Exercise goal
Can you return, word for word, the lines of the items below from the line with "The point (234, 292) is in front." up to and including the line with "Clearly, wooden coat"?
Provided material Start Marker
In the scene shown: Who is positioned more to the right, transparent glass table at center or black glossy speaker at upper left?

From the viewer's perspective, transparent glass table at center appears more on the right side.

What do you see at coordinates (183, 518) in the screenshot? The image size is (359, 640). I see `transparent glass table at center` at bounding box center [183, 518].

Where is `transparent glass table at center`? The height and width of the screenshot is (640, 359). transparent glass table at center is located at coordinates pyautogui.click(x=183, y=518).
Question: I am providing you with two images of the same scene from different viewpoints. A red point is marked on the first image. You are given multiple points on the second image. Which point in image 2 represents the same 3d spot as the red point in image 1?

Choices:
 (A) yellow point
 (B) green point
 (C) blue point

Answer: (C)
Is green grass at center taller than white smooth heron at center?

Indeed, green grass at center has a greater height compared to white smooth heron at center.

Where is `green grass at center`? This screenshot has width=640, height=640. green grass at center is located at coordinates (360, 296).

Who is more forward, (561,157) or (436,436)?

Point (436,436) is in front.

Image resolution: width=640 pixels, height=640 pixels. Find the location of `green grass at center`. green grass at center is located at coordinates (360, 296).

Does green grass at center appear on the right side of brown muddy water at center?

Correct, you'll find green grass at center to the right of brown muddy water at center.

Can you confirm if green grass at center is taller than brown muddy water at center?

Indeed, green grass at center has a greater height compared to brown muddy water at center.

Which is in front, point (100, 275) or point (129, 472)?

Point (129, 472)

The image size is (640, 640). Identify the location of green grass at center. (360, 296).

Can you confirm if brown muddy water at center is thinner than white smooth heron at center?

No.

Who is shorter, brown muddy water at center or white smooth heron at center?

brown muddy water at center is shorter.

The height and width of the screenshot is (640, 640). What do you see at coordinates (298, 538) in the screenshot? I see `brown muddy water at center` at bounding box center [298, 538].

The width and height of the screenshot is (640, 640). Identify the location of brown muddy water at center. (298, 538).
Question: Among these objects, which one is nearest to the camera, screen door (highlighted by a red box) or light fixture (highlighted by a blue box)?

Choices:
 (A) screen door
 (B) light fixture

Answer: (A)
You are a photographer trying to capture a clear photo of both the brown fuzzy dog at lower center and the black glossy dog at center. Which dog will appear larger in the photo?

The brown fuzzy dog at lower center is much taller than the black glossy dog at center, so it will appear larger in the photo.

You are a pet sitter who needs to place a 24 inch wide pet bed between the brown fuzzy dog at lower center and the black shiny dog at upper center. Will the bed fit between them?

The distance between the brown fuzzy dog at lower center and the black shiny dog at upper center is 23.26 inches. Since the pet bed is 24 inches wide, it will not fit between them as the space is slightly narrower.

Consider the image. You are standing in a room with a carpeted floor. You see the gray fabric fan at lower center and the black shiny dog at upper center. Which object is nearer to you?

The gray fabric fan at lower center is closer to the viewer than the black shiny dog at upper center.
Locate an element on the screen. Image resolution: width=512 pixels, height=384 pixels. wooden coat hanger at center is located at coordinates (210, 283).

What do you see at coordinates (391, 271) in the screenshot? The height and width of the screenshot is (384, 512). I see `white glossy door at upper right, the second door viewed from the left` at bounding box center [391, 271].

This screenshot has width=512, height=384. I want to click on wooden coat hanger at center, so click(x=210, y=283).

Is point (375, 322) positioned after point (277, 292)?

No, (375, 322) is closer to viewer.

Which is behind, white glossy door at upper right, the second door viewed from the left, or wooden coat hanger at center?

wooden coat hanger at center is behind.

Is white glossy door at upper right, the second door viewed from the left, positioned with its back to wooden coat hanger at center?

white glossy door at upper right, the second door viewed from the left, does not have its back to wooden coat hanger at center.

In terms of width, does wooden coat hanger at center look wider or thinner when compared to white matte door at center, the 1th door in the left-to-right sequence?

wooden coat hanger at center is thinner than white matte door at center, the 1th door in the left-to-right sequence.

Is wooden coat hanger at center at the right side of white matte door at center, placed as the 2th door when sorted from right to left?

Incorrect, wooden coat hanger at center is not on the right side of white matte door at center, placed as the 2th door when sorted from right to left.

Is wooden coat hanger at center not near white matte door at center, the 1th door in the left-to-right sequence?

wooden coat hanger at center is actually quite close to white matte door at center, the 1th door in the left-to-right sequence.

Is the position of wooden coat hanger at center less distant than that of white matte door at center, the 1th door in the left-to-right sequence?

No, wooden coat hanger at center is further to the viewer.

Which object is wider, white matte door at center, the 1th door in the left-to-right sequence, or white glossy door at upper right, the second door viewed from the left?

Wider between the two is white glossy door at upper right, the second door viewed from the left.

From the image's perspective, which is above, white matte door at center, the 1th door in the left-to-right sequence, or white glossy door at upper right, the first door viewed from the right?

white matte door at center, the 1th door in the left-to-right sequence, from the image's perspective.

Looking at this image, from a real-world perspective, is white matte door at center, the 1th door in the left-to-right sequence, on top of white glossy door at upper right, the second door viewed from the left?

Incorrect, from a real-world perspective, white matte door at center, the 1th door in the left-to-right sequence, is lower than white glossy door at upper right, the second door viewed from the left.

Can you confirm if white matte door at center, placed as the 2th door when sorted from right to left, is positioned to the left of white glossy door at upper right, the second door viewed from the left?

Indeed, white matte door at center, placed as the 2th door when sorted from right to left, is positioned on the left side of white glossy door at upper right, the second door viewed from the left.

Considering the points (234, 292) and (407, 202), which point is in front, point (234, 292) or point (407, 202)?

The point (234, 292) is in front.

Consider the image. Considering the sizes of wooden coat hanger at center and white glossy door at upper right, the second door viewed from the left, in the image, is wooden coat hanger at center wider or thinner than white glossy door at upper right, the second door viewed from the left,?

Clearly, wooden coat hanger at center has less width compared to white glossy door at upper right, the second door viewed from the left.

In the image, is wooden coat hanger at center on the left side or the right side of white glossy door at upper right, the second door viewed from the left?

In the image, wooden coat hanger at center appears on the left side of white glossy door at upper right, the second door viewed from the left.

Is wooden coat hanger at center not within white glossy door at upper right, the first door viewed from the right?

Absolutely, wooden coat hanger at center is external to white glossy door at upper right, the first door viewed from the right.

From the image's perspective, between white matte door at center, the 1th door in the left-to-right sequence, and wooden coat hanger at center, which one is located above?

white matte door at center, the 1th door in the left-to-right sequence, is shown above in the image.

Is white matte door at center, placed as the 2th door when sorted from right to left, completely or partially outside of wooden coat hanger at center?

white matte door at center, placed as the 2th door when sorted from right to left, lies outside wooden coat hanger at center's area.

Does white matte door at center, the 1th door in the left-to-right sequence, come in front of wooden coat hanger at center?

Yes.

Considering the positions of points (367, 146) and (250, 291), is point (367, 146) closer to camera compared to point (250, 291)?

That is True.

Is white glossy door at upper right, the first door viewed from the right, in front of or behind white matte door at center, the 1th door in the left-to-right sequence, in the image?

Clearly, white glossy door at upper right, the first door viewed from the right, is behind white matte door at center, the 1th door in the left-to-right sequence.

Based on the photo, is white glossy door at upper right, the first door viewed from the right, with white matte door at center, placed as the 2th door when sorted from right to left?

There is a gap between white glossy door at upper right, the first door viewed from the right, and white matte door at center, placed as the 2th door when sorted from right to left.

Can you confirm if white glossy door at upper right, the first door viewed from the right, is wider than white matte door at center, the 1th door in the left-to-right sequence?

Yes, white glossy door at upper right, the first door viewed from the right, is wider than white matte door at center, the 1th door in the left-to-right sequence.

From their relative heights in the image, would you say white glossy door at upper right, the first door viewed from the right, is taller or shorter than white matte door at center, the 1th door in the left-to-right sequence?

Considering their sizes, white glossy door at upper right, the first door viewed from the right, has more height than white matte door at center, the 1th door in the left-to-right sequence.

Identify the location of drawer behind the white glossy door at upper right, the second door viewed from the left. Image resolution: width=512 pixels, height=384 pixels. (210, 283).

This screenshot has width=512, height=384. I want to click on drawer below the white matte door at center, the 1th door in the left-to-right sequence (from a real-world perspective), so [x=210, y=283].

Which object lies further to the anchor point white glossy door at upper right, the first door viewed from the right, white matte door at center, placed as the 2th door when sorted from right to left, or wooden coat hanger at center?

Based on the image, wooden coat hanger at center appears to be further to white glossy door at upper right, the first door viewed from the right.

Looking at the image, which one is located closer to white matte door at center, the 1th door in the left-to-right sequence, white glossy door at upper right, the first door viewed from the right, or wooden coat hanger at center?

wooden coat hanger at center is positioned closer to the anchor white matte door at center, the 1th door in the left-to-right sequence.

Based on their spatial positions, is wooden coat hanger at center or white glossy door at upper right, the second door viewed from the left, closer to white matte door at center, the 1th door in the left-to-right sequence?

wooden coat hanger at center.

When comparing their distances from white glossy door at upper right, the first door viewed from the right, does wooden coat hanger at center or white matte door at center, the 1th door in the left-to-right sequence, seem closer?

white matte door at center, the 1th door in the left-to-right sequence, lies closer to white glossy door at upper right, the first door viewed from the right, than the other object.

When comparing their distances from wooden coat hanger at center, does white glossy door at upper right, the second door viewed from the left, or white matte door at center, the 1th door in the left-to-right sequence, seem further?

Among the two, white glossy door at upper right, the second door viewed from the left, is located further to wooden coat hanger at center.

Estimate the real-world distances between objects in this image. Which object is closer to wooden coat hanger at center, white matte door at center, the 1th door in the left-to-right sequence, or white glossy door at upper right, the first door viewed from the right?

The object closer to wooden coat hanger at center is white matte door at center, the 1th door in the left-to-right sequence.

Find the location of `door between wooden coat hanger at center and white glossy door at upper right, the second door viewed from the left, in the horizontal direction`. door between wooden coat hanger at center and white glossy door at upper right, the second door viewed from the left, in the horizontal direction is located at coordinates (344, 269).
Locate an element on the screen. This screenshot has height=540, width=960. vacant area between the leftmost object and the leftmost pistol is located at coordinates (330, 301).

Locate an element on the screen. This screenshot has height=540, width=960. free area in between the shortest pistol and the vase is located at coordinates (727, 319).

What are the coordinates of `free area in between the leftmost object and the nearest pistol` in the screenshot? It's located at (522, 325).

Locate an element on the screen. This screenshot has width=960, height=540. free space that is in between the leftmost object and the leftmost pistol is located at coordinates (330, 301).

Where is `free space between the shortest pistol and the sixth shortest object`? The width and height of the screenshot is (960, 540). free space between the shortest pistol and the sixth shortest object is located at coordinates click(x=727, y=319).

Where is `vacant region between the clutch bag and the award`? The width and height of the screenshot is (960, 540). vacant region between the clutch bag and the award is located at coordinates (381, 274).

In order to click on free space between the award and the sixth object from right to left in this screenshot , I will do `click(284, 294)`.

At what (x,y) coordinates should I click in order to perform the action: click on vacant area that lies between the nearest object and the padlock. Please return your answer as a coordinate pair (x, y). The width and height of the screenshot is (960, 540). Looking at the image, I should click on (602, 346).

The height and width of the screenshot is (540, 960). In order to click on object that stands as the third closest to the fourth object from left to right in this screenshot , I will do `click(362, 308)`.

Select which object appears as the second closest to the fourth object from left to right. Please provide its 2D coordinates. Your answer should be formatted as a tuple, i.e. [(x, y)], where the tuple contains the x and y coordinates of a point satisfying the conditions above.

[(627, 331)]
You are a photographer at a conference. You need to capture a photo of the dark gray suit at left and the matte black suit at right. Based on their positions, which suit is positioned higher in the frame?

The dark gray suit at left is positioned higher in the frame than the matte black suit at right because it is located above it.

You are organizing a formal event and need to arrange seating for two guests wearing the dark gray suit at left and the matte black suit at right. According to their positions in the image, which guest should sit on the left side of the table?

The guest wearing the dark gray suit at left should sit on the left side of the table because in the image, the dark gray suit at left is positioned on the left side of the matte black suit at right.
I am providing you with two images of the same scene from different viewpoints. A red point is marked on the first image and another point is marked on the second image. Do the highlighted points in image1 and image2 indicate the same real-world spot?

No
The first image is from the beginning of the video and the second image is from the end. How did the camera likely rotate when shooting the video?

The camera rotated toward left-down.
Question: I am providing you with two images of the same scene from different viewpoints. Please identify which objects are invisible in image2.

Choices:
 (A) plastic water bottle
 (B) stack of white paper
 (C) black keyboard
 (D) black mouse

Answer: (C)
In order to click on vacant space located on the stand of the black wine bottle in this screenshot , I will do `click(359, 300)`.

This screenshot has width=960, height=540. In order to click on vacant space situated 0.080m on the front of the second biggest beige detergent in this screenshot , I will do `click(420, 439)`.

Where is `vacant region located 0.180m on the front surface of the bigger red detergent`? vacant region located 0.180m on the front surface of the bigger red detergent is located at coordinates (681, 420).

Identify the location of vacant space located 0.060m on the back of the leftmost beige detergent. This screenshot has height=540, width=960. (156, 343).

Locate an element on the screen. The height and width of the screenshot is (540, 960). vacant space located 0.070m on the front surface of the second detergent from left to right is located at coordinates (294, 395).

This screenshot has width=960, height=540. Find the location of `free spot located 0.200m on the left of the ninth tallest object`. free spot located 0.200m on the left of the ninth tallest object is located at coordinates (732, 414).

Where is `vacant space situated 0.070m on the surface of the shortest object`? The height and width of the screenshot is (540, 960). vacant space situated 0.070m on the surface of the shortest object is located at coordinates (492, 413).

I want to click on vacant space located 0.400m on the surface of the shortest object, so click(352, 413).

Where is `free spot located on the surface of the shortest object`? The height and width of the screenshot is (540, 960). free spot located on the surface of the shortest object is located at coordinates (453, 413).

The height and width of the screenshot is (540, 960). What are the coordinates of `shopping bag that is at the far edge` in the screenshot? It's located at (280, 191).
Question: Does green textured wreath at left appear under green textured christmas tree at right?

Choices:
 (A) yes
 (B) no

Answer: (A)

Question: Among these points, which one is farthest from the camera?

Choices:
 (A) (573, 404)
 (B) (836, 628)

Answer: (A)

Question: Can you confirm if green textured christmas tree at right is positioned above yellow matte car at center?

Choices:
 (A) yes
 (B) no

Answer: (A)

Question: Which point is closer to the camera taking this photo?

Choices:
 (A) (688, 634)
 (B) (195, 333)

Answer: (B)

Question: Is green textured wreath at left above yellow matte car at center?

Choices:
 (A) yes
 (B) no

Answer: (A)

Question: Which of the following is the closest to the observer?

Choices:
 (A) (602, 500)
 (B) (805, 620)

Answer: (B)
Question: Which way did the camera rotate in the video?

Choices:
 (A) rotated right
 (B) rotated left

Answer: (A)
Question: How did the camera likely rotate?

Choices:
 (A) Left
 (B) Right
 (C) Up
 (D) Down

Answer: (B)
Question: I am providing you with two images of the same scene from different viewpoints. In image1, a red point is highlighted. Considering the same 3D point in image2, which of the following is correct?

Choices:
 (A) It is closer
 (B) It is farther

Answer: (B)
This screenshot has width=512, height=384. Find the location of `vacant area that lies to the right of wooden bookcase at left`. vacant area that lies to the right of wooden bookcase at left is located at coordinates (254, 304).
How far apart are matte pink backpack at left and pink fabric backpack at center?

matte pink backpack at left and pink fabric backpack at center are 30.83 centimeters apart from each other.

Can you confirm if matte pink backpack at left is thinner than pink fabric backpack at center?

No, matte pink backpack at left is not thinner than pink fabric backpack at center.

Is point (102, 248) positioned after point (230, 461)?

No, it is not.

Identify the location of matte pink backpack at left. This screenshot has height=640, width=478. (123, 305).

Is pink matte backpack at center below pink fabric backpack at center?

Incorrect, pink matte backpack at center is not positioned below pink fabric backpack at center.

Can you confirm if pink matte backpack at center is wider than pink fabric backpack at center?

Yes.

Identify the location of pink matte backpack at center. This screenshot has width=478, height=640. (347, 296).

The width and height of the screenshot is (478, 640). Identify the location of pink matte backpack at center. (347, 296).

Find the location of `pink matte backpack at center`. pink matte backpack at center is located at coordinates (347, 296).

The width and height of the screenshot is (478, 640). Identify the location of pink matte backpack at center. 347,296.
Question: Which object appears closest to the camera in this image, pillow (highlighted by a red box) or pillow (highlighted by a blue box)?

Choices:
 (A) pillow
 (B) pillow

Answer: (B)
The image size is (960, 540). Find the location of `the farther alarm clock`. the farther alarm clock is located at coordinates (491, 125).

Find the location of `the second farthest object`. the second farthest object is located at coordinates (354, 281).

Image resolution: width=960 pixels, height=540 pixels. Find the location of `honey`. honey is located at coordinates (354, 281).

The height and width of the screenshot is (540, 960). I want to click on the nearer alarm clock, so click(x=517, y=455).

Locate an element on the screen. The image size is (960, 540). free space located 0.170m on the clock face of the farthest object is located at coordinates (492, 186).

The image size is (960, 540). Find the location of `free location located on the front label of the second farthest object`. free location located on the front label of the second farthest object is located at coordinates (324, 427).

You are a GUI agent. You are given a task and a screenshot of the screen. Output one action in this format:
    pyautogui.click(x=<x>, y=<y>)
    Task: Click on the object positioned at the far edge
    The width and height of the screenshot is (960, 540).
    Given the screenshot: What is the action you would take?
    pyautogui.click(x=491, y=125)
Provided material End Marker
Expected output
The point (234, 292) is in front.

Consider the image. Considering the sizes of wooden coat hanger at center and white glossy door at upper right, the second door viewed from the left, in the image, is wooden coat hanger at center wider or thinner than white glossy door at upper right, the second door viewed from the left,?

Clearly, wooden coat hanger at center has less width compared to white glossy door at upper right, the second door viewed from the left.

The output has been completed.